Top of Provided data
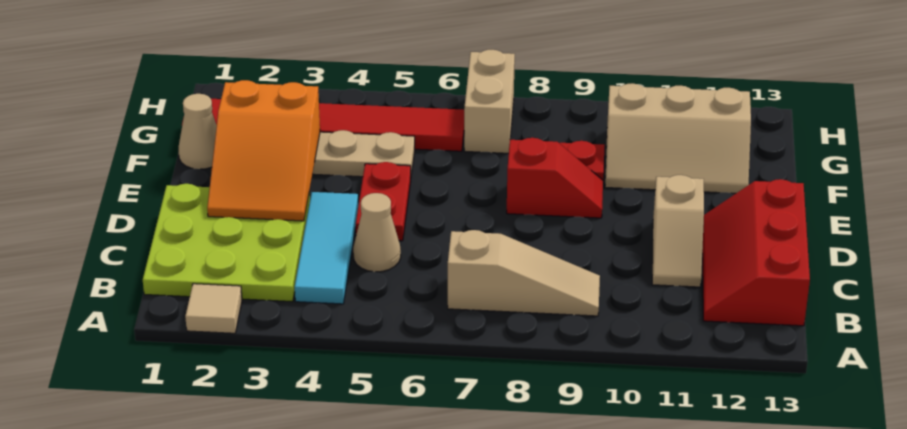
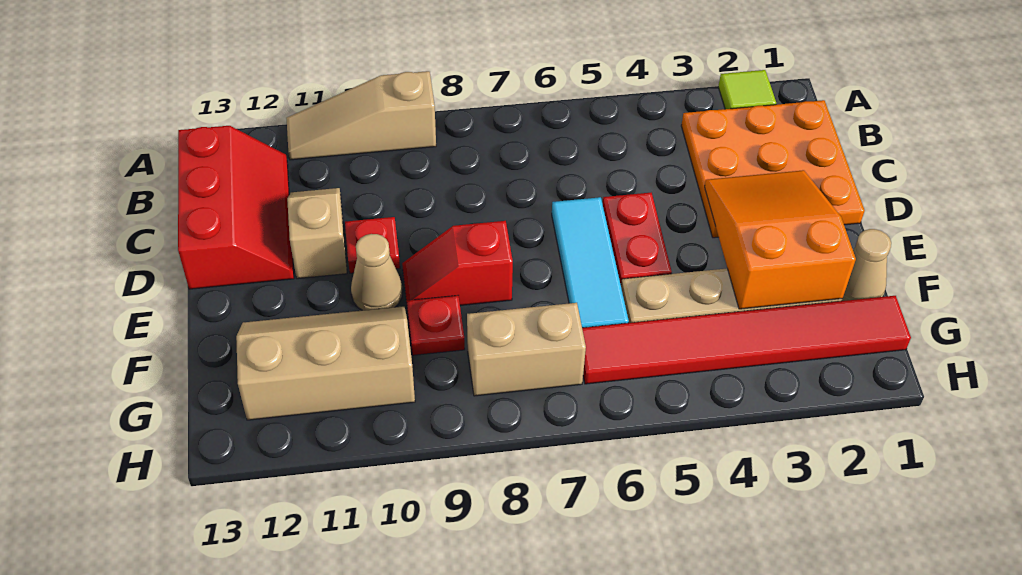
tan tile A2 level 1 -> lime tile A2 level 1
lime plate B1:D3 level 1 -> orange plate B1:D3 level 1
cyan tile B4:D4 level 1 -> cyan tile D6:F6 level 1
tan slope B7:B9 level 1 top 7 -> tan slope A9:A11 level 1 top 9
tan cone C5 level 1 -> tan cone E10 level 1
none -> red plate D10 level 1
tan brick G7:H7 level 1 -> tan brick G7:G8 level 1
Bottom of Provided data
Top of Provided data
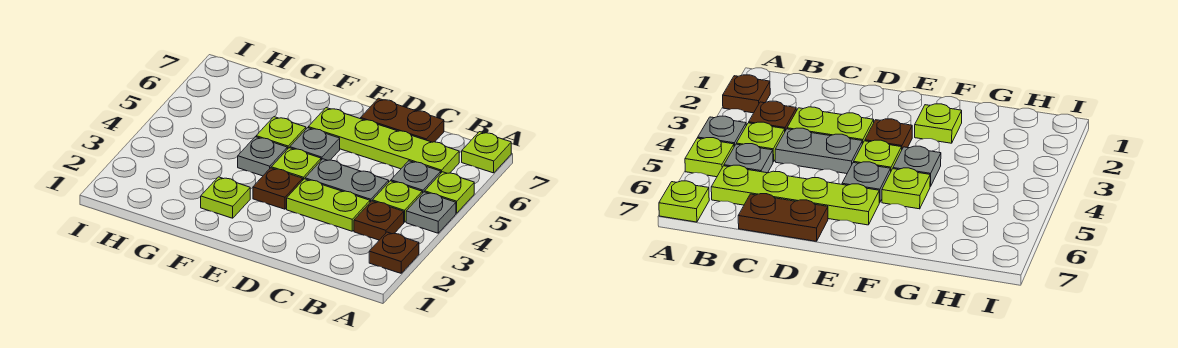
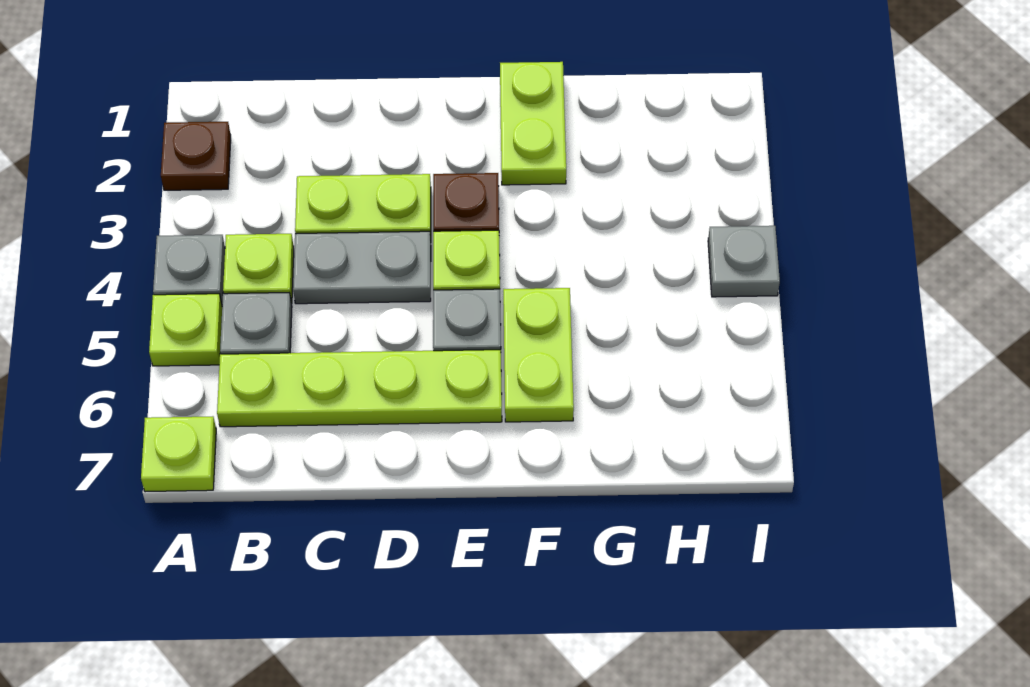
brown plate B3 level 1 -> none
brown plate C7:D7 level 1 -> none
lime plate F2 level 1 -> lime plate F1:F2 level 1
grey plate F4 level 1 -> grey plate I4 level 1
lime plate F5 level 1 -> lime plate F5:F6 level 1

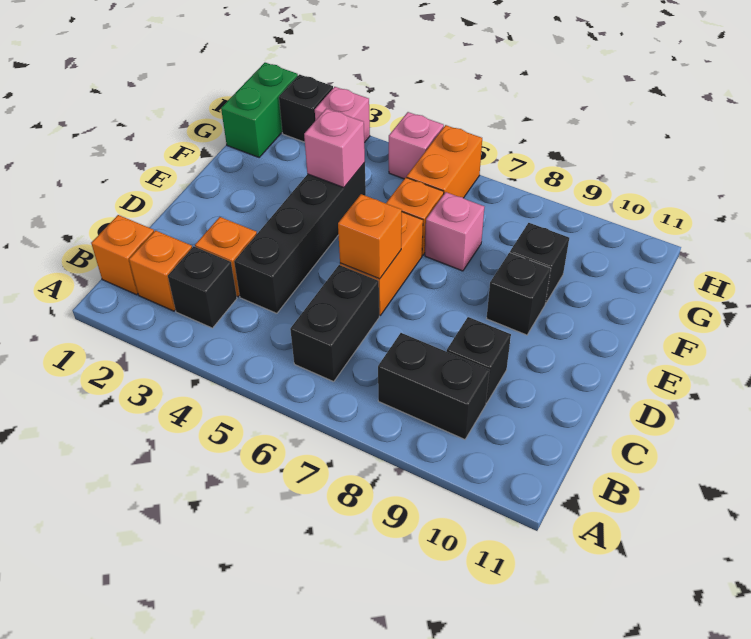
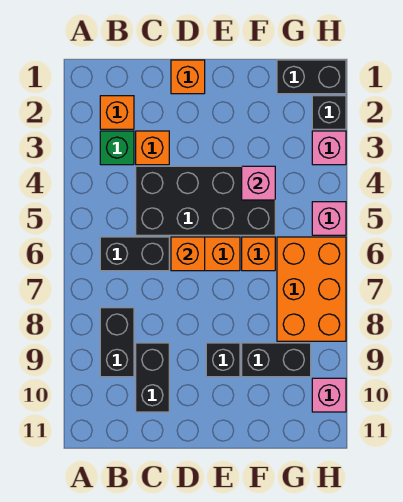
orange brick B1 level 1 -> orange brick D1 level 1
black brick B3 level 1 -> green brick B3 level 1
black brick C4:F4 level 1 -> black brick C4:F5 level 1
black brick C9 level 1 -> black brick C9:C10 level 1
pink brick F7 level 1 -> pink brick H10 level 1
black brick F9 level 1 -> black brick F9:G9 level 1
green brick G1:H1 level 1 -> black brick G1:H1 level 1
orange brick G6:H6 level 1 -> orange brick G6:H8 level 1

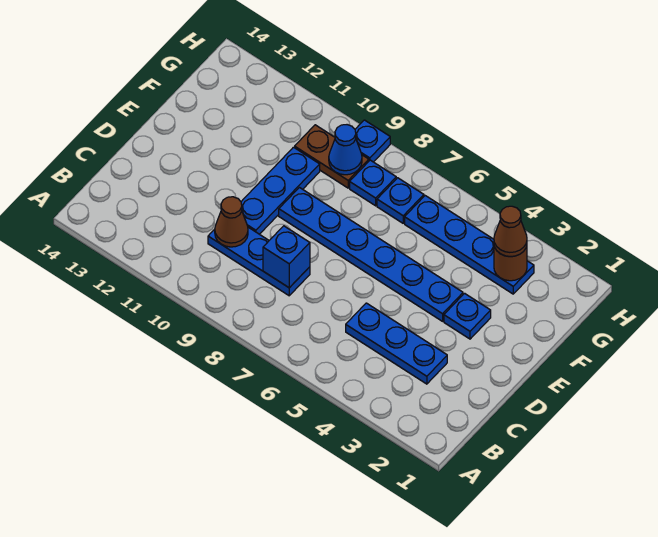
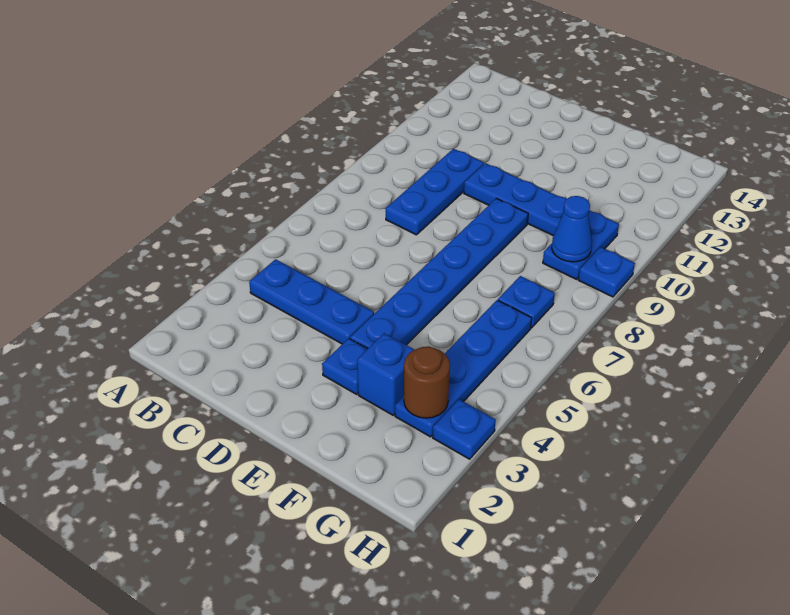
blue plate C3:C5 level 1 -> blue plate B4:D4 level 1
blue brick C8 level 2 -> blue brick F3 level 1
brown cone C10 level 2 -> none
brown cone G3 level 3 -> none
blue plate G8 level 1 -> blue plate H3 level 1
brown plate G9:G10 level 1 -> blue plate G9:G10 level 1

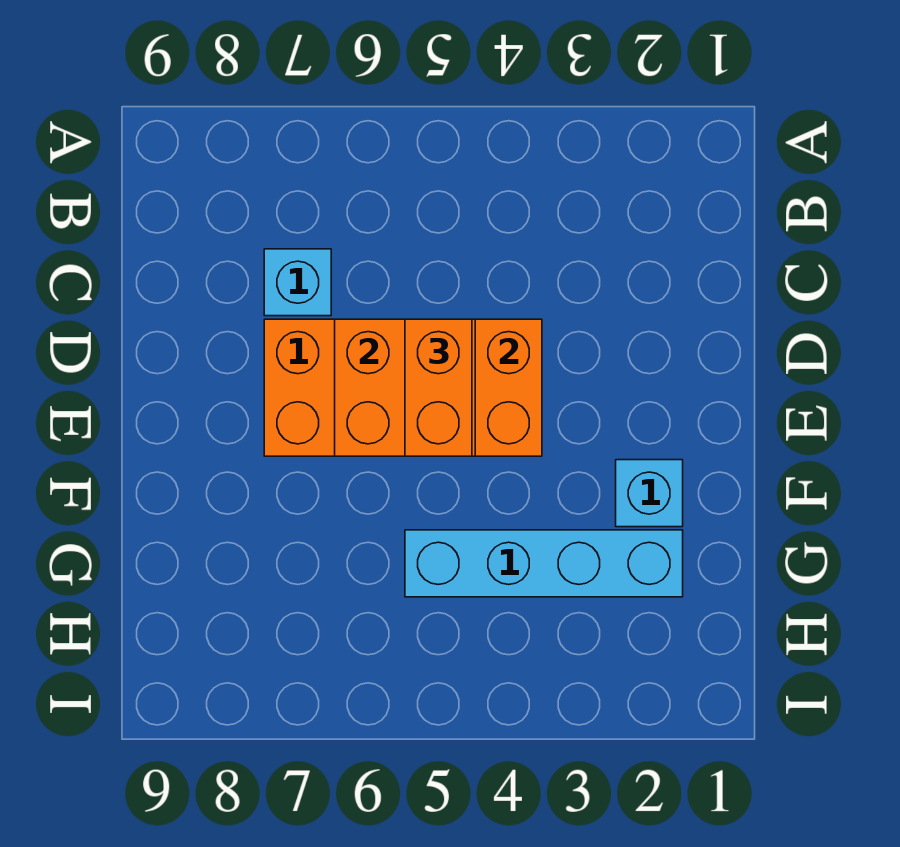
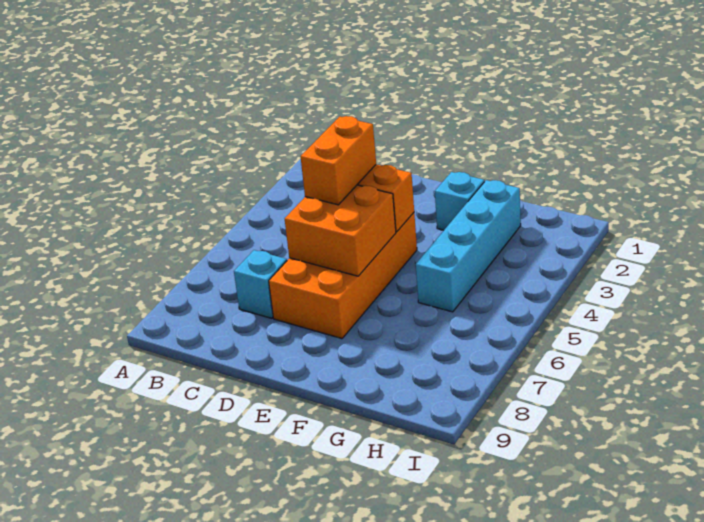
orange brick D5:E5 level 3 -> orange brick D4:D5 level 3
Bottom of Provided data
Top of Provided data
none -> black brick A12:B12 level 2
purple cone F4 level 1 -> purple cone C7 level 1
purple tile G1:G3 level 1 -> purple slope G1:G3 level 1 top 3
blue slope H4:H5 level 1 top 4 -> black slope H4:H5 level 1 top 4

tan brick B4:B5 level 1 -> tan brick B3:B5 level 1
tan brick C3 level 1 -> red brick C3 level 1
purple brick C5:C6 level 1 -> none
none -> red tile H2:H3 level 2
Bottom of Provided data
◆ **About this exercise**
What to print is the stretch of entries from the line with "blue plate C3:C5" up to and including the line with "orange brick D5:E5". Please print it exactly and leave out the pictures.

◆ **Finished task**
blue plate C3:C5 level 1 -> blue plate B4:D4 level 1
blue brick C8 level 2 -> blue brick F3 level 1
brown cone C10 level 2 -> none
brown cone G3 level 3 -> none
blue plate G8 level 1 -> blue plate H3 level 1
brown plate G9:G10 level 1 -> blue plate G9:G10 level 1

orange brick D5:E5 level 3 -> orange brick D4:D5 level 3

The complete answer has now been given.